## Exercise data
# # # # #

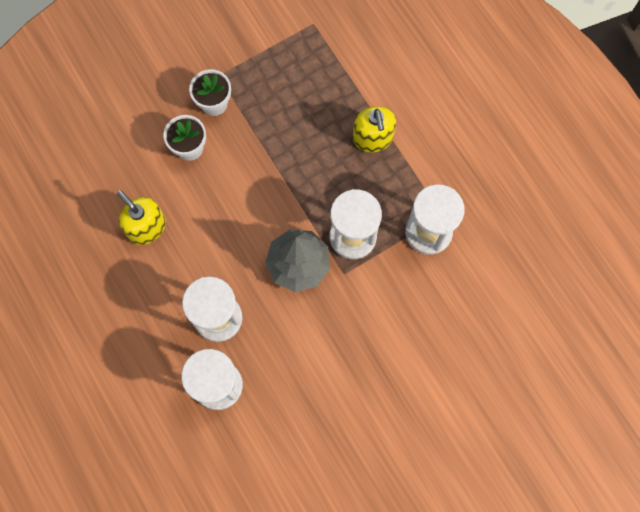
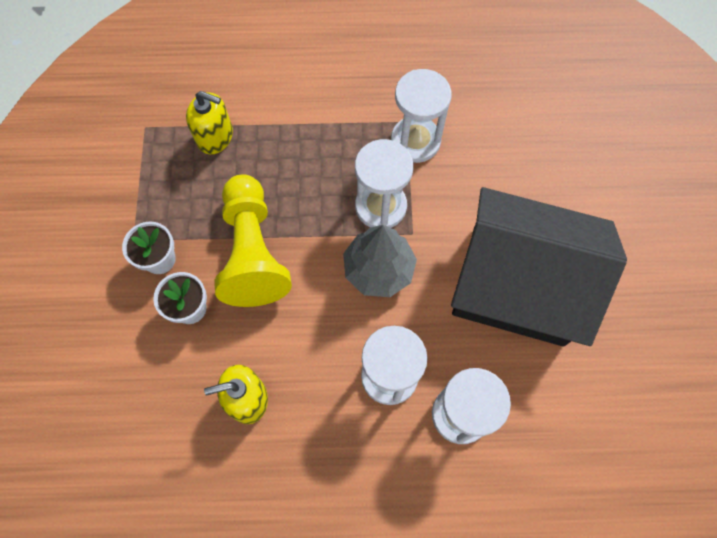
camera: 60 degrees left, 5 degrees down
(258, 164) = (253, 252): none -> yellow pawn
(348, 377) = (517, 285): none -> black house
(373, 138) = (295, 138): yellow soap dispenser -> yellow soap dispenser (215, 137)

# # # # #

Repeat the material above in full and exactly, apart from the pictures.

camera: 60 degrees left, 5 degrees down
(258, 164) = (253, 252): none -> yellow pawn
(348, 377) = (517, 285): none -> black house
(373, 138) = (295, 138): yellow soap dispenser -> yellow soap dispenser (215, 137)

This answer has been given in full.